* Work item:
Below are lines of records; copy exactly those from the one containing "DRIVER pin ENA: D10 -> D13" through the one containing "TEMP pin GND: GND -> 3V3", leaving the pictures behind.

•••••

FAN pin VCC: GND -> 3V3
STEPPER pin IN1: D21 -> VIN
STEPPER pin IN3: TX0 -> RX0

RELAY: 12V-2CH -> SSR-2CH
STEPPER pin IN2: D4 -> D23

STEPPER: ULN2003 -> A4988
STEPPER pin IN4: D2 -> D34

•••••

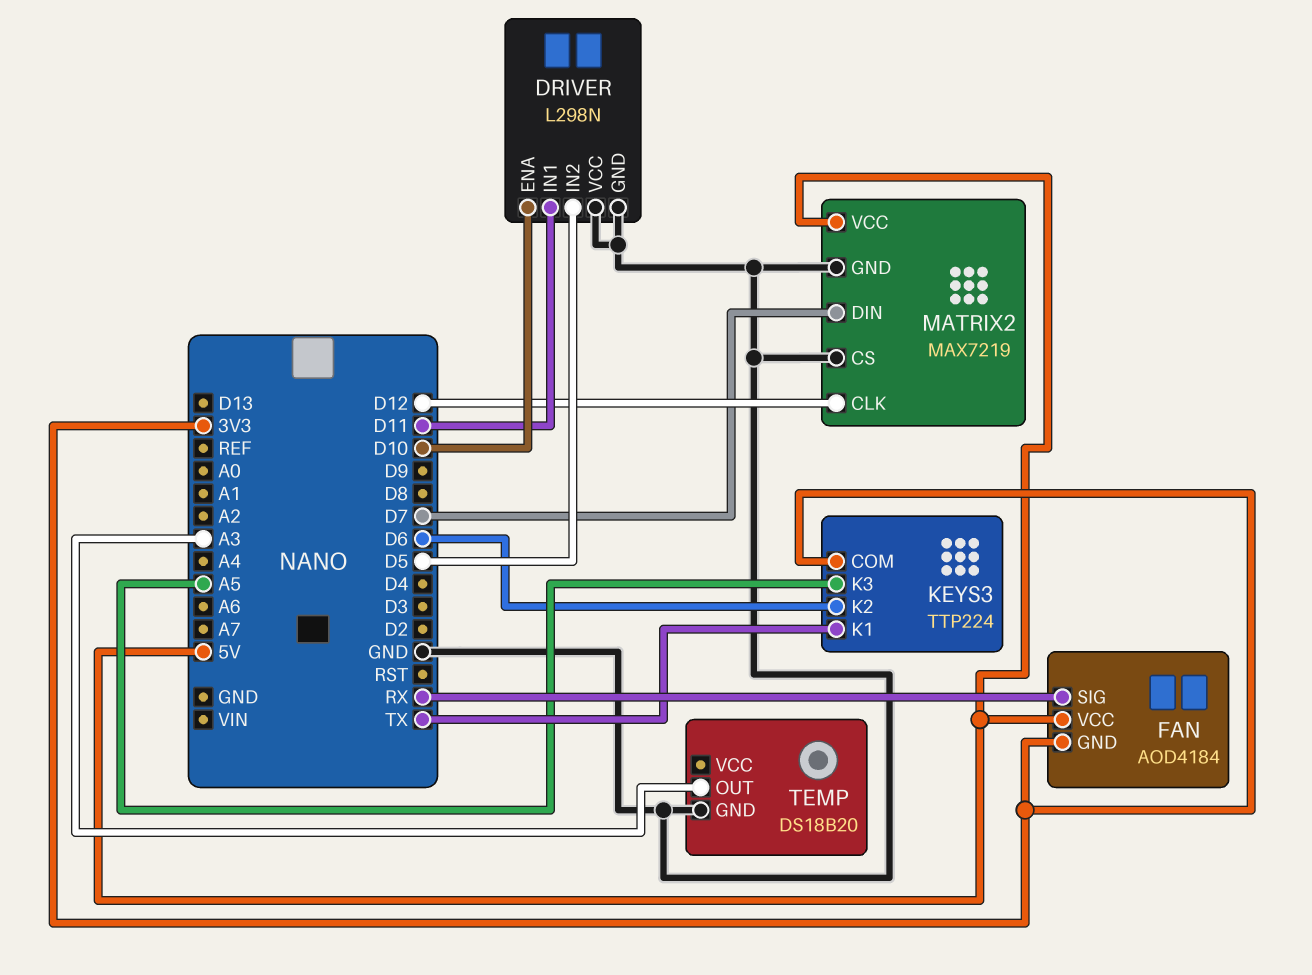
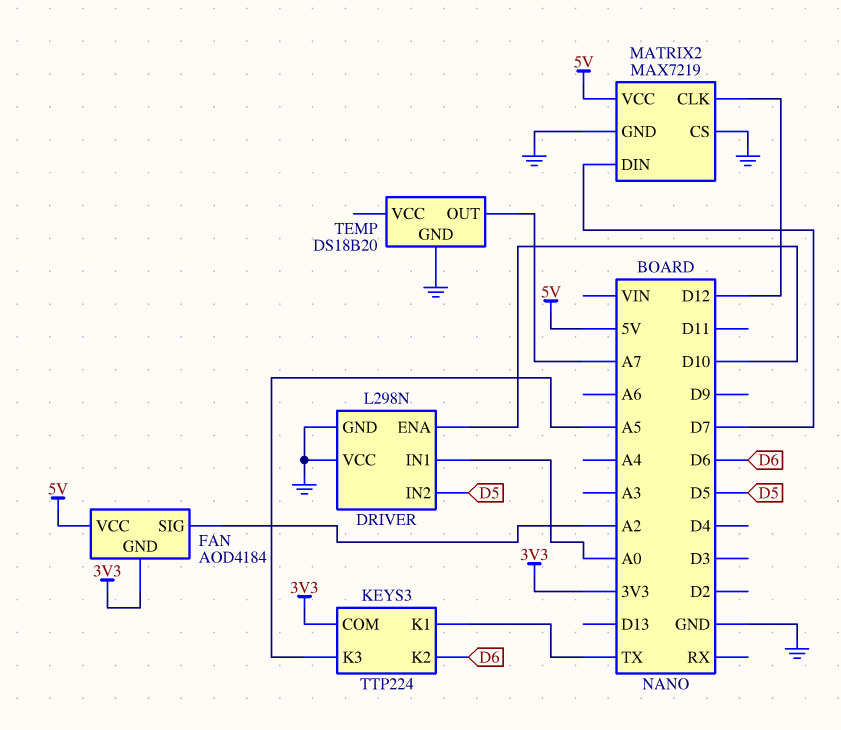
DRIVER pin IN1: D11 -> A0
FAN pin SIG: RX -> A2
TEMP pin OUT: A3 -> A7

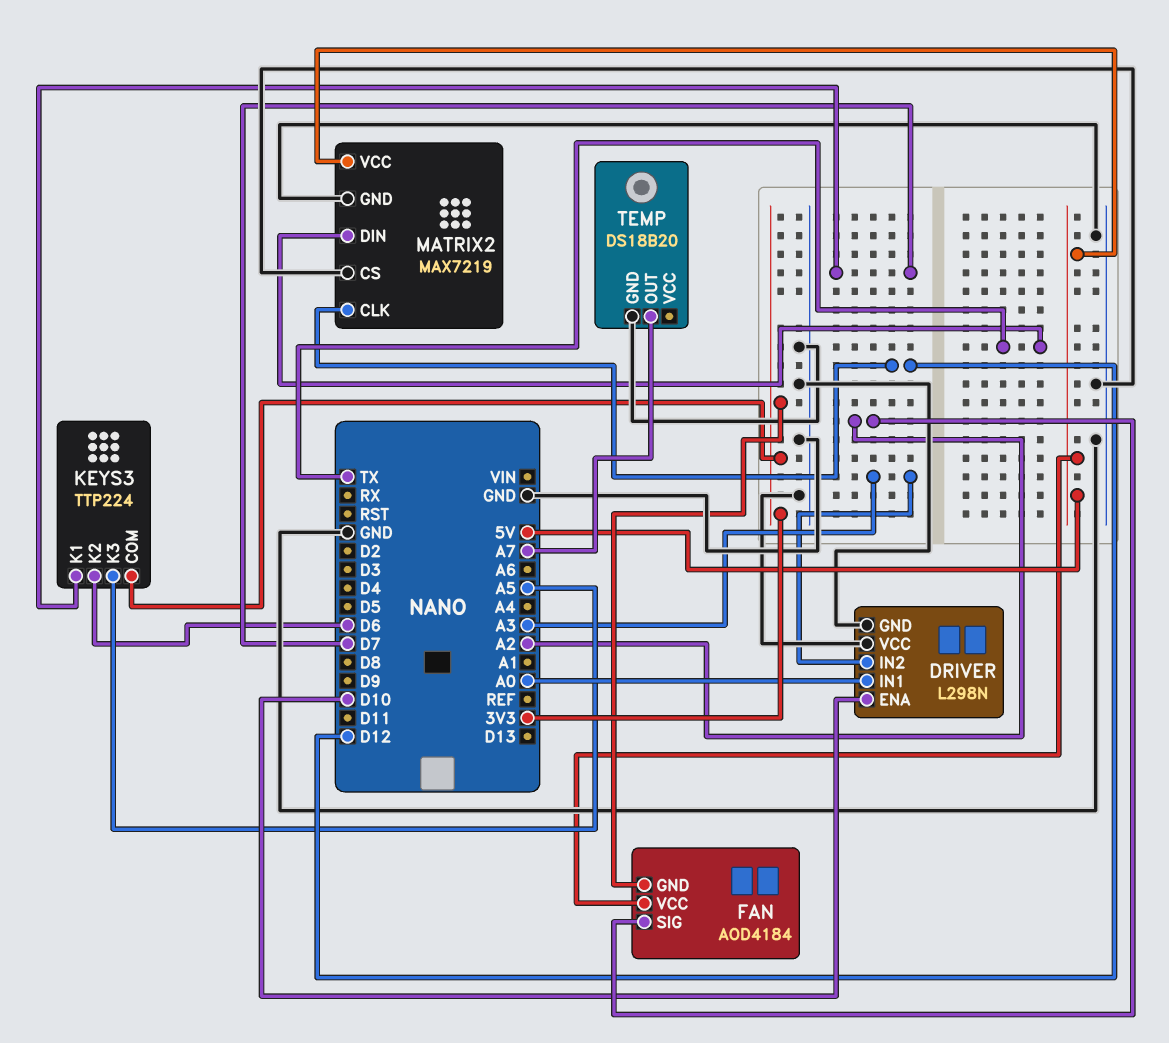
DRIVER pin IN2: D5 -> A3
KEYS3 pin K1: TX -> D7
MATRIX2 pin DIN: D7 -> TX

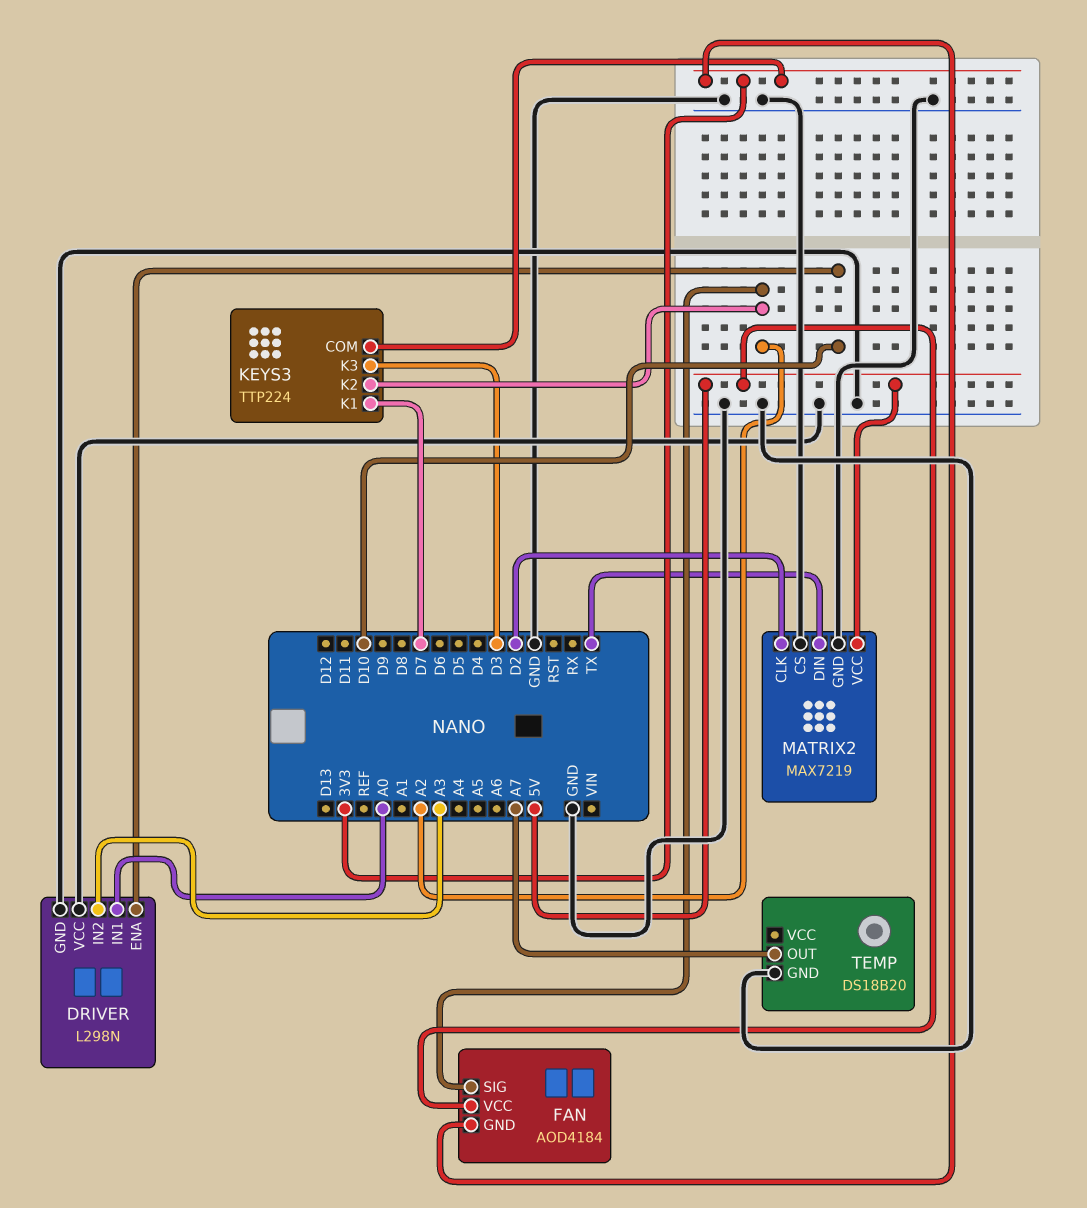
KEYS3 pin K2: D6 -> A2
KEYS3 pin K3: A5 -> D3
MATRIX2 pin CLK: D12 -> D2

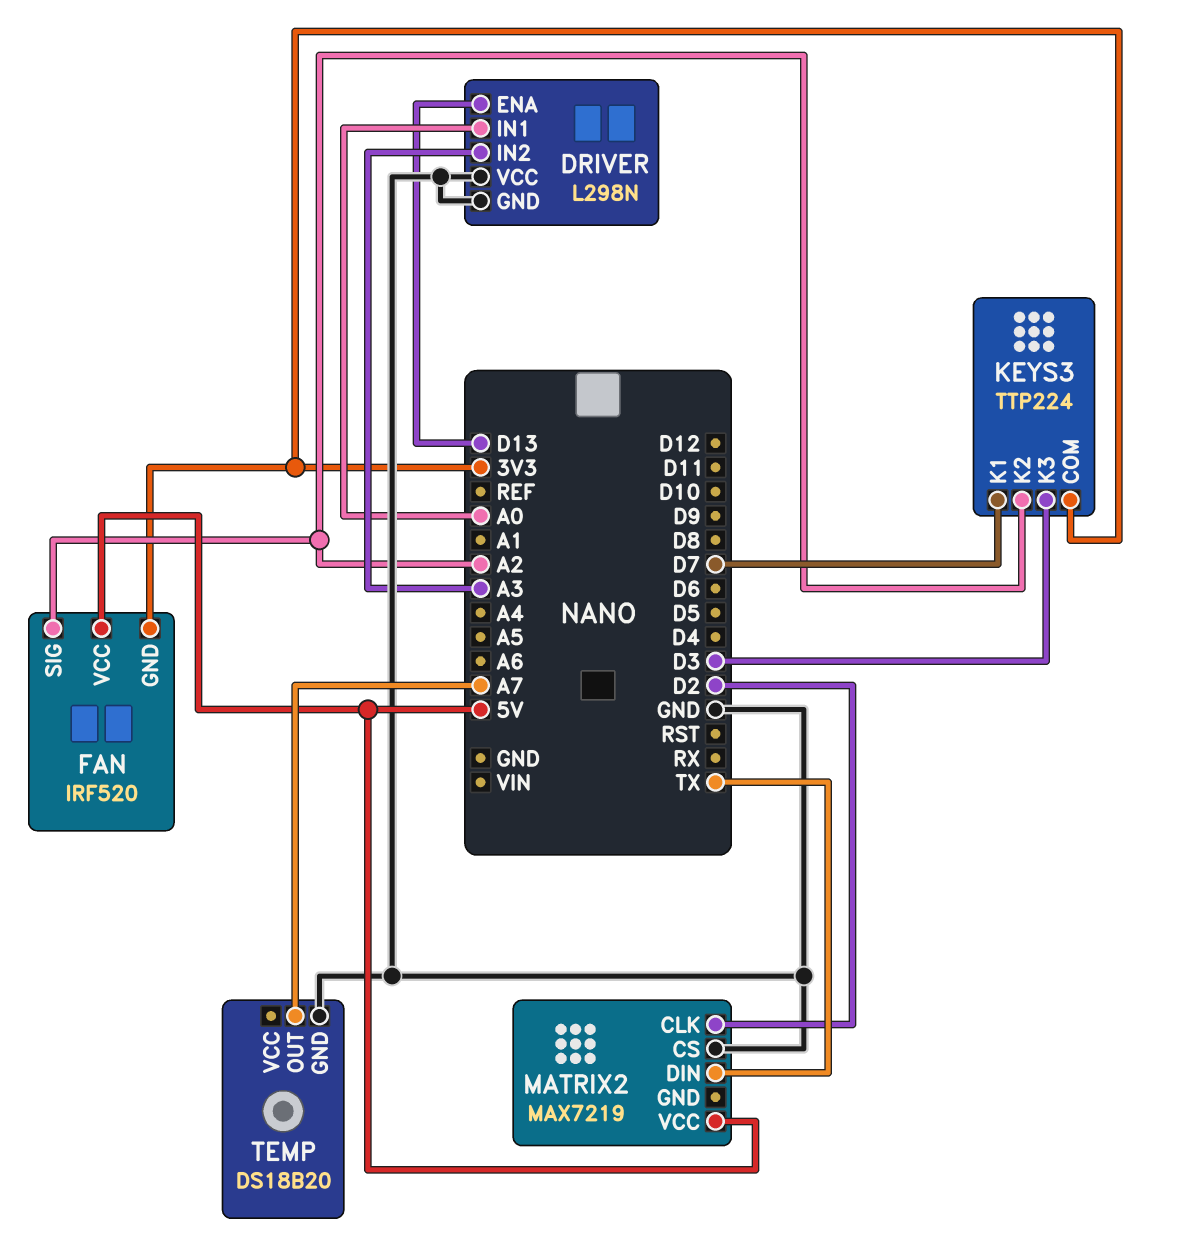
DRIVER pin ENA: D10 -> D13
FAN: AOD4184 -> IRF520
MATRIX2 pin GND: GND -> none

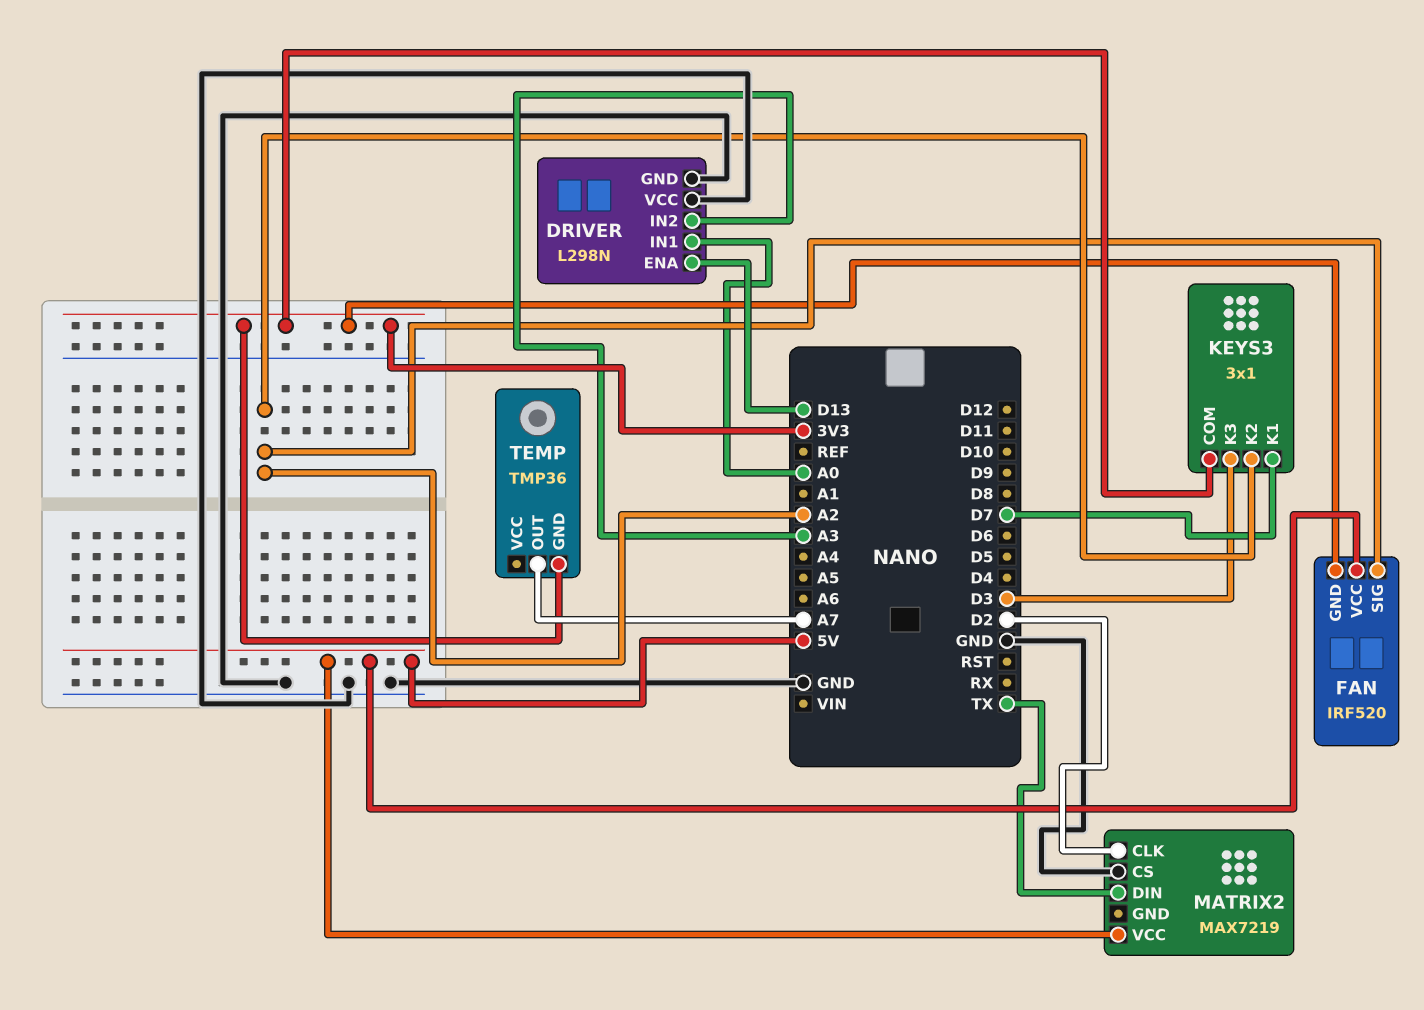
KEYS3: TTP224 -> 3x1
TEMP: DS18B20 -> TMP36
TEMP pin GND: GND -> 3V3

•••••

* Output below:
DRIVER pin ENA: D10 -> D13
FAN: AOD4184 -> IRF520
MATRIX2 pin GND: GND -> none

KEYS3: TTP224 -> 3x1
TEMP: DS18B20 -> TMP36
TEMP pin GND: GND -> 3V3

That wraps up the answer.